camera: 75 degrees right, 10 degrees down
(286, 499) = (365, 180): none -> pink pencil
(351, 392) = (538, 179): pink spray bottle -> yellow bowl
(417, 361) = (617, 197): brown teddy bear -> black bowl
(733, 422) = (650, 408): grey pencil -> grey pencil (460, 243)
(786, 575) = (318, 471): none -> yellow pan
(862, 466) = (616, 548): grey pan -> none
---------------
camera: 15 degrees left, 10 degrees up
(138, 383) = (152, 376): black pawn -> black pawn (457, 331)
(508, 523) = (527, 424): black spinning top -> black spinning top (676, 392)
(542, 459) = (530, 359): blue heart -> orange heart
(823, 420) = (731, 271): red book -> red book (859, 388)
---------------
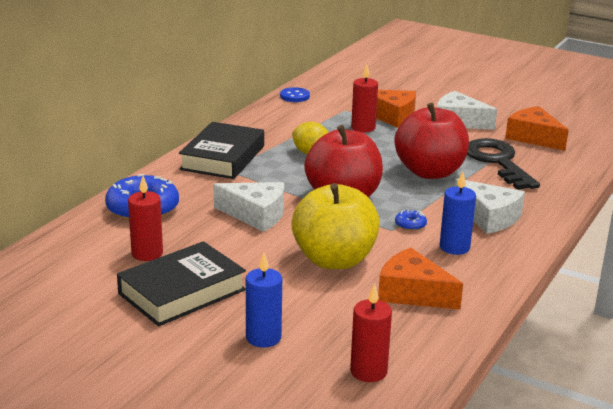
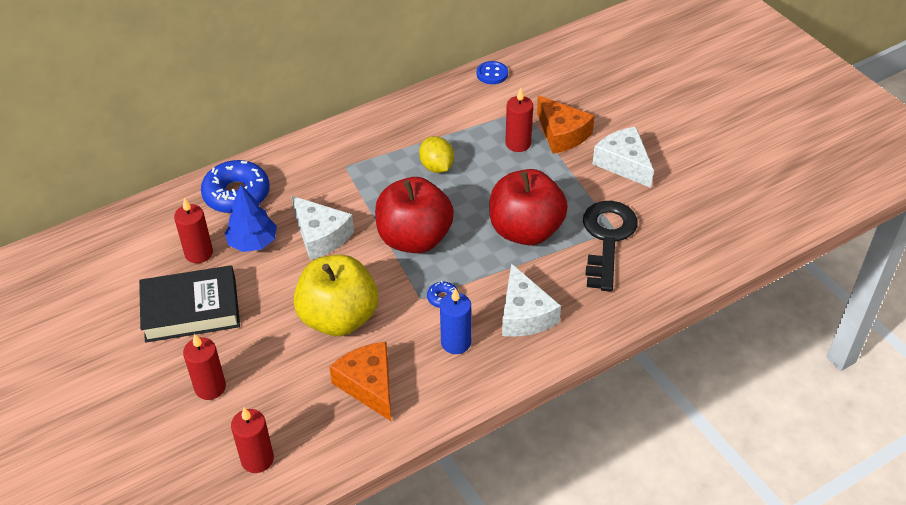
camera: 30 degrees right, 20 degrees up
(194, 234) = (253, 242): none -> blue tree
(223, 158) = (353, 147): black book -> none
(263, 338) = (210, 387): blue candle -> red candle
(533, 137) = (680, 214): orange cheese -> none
---------------
§ TRY IT:
The answer must be every line of the data that contains the word "bowl".

§ FINAL ANSWER:
(351, 392) = (538, 179): pink spray bottle -> yellow bowl
(417, 361) = (617, 197): brown teddy bear -> black bowl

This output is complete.